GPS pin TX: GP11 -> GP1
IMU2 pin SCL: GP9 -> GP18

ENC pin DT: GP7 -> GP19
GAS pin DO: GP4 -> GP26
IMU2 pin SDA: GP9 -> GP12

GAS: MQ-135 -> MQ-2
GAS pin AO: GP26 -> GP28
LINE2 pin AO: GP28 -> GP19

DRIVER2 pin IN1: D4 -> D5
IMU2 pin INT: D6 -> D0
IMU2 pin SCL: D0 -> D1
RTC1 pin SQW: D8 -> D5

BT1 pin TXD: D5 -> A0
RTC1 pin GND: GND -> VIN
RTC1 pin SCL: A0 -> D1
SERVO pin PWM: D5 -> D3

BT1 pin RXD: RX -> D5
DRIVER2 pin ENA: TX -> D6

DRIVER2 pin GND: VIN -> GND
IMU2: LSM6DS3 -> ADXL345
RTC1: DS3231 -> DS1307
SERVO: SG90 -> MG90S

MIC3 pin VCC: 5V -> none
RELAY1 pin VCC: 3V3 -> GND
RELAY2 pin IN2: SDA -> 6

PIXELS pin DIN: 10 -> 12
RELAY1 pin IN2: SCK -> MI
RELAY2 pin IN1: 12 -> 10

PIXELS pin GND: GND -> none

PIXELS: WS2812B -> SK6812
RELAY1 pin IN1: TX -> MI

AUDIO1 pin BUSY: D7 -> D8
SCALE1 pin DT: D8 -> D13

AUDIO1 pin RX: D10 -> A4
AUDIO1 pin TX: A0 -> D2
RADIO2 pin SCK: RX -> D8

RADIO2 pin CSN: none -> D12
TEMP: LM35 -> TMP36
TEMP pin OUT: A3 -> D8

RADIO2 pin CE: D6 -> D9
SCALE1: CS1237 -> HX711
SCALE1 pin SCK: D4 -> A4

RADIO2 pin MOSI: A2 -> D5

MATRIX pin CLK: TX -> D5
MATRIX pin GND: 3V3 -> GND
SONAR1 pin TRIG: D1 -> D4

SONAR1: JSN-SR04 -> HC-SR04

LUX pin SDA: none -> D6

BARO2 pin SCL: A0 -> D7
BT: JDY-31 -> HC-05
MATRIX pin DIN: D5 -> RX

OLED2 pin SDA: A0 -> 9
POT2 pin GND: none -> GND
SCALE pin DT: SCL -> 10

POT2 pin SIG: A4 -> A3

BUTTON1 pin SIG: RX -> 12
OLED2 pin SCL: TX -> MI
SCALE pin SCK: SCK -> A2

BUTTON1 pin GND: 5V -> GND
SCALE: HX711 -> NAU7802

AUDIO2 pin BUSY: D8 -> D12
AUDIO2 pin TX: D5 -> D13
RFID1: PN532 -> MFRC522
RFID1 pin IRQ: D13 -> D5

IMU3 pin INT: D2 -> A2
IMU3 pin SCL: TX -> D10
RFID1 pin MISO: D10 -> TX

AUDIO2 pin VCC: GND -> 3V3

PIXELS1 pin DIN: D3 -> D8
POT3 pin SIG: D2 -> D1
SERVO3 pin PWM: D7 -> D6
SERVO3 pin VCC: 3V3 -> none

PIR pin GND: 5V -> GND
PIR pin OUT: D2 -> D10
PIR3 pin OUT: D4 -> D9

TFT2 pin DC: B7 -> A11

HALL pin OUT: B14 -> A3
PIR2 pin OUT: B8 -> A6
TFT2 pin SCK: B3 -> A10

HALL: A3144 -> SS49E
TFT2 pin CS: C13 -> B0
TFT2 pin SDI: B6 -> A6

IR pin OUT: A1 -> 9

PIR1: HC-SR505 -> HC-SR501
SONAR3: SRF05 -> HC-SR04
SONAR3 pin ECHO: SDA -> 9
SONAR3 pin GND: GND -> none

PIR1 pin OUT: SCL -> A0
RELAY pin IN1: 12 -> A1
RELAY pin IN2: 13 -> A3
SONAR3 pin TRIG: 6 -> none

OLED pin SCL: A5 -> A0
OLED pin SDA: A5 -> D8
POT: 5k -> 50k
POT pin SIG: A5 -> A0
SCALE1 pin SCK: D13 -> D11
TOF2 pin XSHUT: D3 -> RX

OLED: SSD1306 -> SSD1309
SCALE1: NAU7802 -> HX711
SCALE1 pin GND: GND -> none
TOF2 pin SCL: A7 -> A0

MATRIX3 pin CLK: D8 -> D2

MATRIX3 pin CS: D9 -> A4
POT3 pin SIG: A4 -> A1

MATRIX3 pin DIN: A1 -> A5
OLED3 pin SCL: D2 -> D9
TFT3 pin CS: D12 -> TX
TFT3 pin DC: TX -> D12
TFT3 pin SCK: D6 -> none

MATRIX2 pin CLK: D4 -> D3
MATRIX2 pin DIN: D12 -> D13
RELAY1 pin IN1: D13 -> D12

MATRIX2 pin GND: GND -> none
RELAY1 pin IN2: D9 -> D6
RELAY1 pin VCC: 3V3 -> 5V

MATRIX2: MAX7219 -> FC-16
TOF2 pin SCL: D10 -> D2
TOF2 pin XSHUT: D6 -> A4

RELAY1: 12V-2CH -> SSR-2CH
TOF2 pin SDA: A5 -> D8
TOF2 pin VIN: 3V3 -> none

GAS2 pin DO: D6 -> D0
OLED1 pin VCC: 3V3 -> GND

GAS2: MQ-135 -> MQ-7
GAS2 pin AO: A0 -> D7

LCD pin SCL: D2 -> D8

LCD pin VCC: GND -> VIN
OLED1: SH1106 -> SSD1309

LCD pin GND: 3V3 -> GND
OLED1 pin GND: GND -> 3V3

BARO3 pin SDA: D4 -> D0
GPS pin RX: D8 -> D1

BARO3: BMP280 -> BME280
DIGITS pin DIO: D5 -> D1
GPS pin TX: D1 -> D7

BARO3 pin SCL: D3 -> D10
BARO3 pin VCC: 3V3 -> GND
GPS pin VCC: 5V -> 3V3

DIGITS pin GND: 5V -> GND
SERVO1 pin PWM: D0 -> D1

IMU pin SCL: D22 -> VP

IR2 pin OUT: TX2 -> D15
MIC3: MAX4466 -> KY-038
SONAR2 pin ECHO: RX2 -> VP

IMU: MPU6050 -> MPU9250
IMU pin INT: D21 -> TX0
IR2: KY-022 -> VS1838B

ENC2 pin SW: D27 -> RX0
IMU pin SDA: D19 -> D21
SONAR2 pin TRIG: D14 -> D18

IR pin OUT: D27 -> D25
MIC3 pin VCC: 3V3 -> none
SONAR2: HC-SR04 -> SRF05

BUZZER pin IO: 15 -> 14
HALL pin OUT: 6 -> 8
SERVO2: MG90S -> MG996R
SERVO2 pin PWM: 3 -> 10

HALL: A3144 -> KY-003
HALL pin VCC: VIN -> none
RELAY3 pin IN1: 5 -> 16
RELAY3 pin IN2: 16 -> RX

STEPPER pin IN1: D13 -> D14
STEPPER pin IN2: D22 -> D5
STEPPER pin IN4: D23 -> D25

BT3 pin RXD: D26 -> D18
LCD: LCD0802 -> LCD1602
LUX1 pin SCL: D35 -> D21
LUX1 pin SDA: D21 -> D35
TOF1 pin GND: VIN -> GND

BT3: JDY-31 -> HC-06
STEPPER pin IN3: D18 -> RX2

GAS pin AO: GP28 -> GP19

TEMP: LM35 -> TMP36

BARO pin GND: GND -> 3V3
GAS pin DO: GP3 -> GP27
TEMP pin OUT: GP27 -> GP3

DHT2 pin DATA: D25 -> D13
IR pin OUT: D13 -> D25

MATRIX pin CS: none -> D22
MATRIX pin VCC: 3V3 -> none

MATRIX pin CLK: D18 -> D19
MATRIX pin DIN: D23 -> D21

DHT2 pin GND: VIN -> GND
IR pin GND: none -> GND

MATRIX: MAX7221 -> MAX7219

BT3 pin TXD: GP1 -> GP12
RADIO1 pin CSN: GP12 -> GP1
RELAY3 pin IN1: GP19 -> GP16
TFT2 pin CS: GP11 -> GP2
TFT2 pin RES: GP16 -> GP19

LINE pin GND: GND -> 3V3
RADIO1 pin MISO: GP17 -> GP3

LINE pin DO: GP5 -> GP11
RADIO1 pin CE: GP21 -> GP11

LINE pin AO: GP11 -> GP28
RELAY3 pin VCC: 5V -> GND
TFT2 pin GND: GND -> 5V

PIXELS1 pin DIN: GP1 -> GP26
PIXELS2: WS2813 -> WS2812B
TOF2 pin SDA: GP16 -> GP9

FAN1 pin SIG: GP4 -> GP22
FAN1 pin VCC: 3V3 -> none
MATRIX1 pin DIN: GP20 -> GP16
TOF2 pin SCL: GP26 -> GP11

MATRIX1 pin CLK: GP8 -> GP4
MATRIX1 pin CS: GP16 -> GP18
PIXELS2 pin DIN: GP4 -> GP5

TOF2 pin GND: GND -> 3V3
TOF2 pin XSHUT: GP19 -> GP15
- - - -
## TRY IT
In the records above, each line with the string "TEMP" should be copied.

## EXPECTED ANSWER
TEMP: LM35 -> TMP36
TEMP pin OUT: A3 -> D8
TEMP: LM35 -> TMP36
TEMP pin OUT: GP27 -> GP3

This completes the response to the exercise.